> _Work to complete_: Count the lines in the records below that contain the string "numericTimeSignature", and reply with only that number.

(Data items)
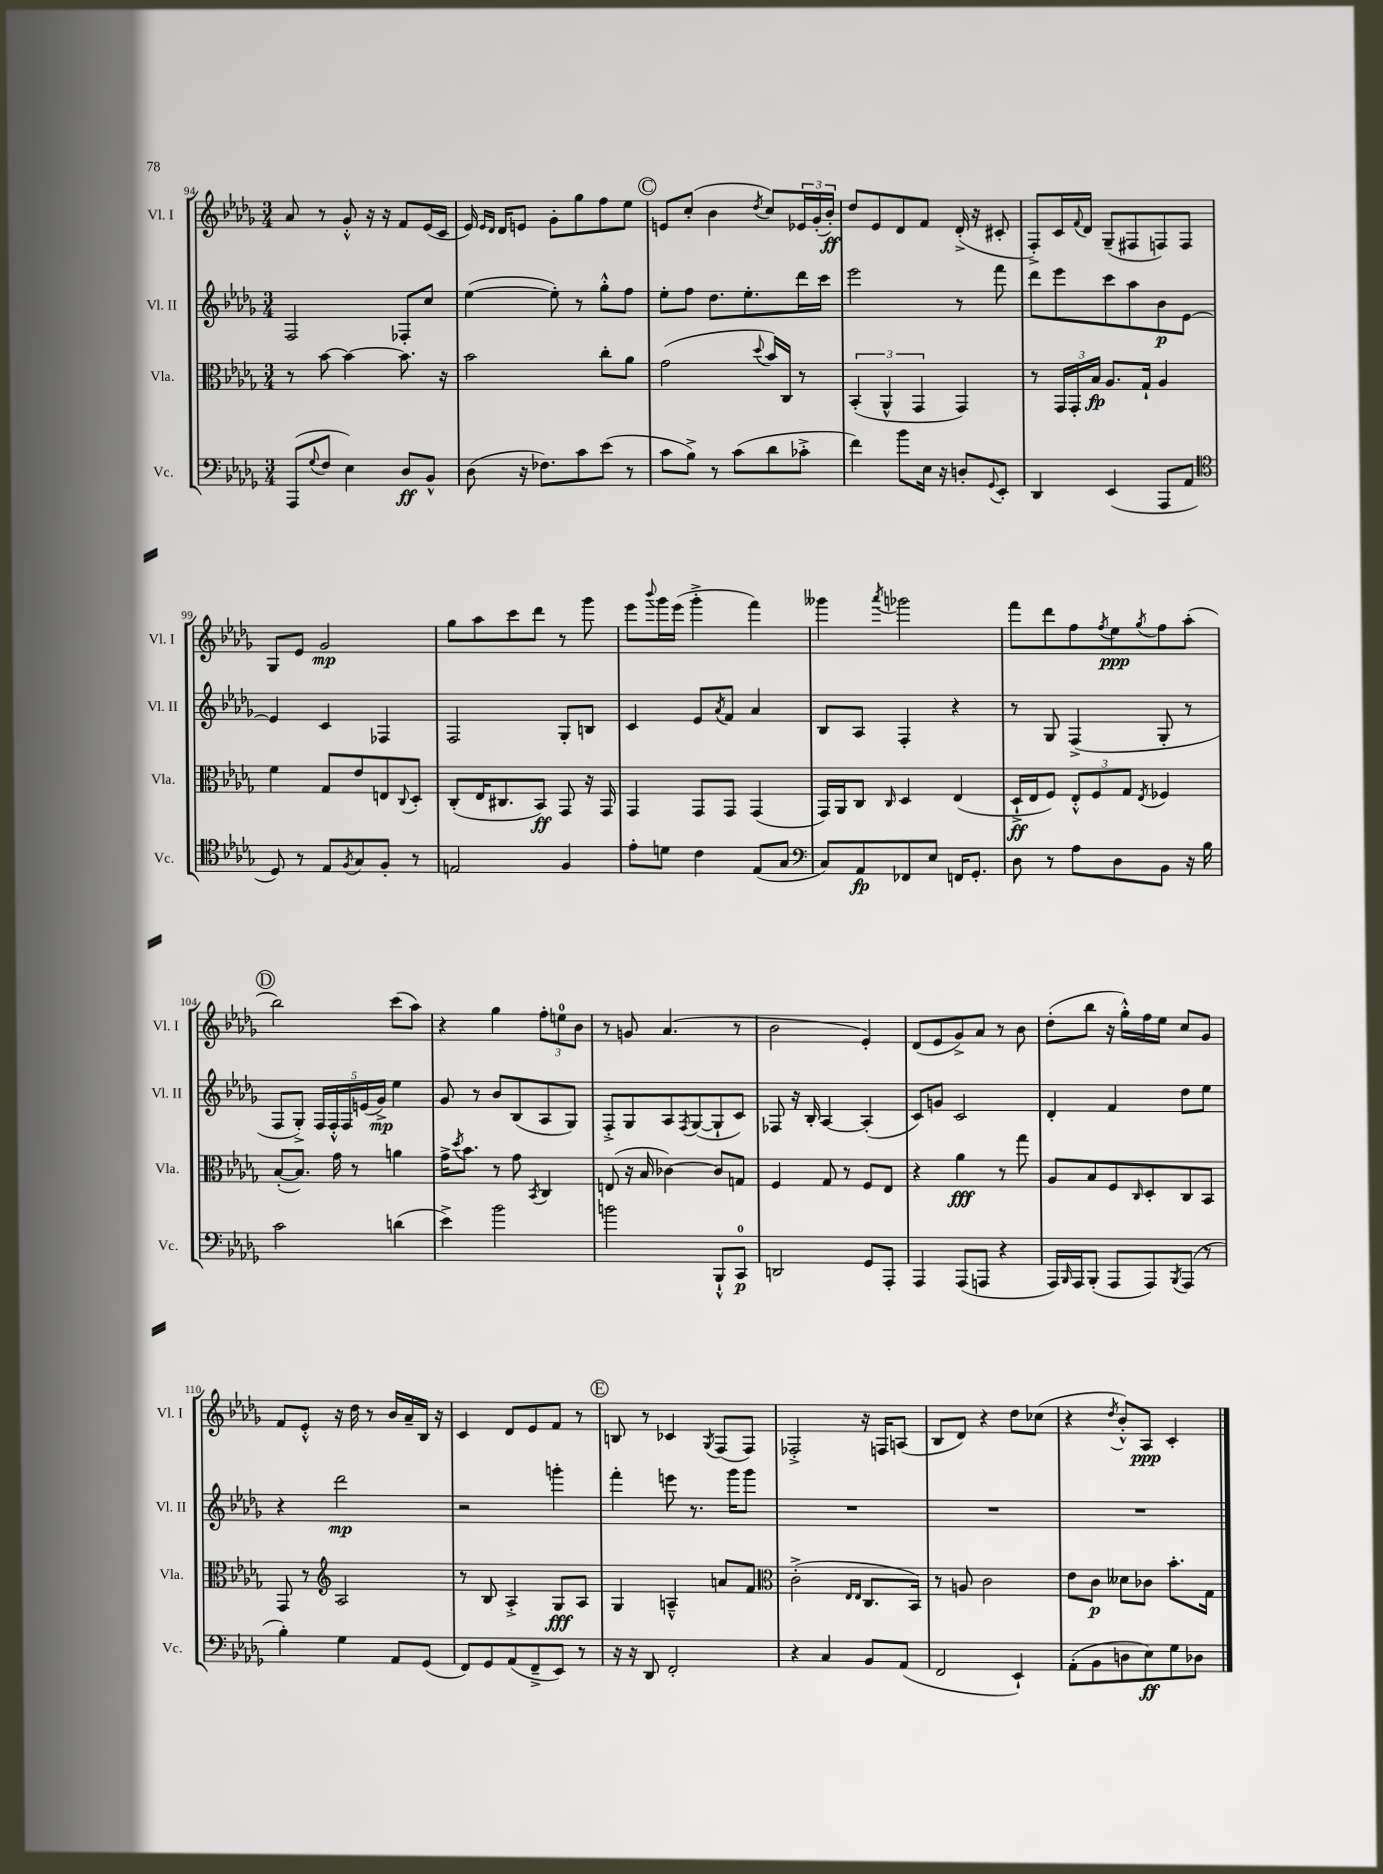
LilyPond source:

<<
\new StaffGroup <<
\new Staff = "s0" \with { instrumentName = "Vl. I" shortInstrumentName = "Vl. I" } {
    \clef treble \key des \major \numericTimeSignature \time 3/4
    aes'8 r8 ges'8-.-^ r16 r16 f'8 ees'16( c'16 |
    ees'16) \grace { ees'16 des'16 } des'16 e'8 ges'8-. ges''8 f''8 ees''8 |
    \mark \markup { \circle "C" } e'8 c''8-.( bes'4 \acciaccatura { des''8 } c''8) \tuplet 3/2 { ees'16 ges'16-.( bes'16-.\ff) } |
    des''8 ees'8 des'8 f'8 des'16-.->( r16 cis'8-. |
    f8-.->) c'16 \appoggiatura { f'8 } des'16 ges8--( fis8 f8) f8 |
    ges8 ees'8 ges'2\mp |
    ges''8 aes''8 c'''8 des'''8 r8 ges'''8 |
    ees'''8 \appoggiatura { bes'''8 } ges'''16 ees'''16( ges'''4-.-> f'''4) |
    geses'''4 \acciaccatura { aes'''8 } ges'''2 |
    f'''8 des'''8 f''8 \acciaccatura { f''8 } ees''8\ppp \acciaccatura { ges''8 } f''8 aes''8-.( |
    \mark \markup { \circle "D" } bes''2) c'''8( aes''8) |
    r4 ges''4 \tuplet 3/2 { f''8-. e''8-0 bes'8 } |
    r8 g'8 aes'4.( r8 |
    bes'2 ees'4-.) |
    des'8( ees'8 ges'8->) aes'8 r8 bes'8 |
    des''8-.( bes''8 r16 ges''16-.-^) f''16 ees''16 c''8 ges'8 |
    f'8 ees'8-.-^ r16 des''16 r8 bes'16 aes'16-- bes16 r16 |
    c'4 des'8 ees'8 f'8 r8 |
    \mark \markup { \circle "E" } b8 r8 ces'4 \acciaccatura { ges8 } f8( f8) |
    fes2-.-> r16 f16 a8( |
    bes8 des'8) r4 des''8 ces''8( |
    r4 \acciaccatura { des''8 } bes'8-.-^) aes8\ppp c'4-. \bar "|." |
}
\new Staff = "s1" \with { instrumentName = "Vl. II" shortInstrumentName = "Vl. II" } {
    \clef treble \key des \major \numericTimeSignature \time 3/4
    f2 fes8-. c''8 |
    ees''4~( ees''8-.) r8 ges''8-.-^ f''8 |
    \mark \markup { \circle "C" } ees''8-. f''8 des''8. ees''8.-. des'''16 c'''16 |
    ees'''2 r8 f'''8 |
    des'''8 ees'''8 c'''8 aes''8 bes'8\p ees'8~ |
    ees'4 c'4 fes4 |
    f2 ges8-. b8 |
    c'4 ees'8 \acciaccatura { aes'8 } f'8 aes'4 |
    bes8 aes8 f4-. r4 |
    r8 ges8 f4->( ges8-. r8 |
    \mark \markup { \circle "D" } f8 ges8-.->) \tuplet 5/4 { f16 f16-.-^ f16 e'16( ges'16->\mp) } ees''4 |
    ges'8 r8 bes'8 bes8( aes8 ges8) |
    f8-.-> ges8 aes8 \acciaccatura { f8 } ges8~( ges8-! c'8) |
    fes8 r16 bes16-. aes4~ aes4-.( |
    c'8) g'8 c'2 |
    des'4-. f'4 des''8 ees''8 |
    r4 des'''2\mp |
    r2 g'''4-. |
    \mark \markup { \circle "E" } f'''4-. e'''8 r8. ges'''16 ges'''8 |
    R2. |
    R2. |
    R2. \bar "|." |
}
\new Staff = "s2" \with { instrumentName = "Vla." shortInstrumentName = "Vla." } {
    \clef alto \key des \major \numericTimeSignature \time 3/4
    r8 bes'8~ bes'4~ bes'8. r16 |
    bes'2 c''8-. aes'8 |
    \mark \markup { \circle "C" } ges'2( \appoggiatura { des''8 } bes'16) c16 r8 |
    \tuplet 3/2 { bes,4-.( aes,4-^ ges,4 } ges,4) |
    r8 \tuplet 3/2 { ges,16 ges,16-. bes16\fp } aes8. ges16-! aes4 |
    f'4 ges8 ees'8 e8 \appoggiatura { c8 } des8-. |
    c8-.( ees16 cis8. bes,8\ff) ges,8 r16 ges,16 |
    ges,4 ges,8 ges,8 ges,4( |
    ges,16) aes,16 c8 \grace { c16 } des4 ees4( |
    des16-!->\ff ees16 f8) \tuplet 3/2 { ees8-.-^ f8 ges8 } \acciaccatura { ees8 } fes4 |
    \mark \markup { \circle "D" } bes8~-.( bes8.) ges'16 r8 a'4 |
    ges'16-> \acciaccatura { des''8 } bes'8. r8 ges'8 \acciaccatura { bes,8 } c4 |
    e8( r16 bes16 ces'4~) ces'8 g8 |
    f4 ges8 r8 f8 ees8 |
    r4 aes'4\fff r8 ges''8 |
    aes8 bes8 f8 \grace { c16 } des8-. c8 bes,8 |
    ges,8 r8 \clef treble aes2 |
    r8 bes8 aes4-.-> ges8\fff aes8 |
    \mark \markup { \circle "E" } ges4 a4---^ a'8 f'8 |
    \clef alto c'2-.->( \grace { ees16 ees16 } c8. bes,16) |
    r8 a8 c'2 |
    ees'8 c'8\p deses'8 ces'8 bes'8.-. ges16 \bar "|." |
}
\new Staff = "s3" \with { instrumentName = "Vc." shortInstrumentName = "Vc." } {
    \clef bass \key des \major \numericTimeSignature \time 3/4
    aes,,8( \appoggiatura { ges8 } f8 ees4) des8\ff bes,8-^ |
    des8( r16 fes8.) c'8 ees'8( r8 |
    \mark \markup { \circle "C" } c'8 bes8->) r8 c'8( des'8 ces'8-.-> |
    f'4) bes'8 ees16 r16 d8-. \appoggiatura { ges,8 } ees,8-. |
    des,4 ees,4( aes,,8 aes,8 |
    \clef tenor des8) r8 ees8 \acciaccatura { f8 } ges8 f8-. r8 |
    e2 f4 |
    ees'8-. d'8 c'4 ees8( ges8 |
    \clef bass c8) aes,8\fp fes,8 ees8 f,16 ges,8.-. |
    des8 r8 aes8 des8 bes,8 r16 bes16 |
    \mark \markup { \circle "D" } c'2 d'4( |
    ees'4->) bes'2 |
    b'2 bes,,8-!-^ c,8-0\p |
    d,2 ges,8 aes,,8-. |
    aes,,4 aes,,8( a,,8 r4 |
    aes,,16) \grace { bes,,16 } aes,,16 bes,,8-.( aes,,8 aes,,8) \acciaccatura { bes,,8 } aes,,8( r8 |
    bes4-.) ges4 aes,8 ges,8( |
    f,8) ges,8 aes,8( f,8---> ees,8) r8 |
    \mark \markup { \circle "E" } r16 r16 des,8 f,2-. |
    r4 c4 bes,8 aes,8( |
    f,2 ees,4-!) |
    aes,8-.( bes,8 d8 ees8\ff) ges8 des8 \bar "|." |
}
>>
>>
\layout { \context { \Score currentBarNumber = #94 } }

> _Full output_: 4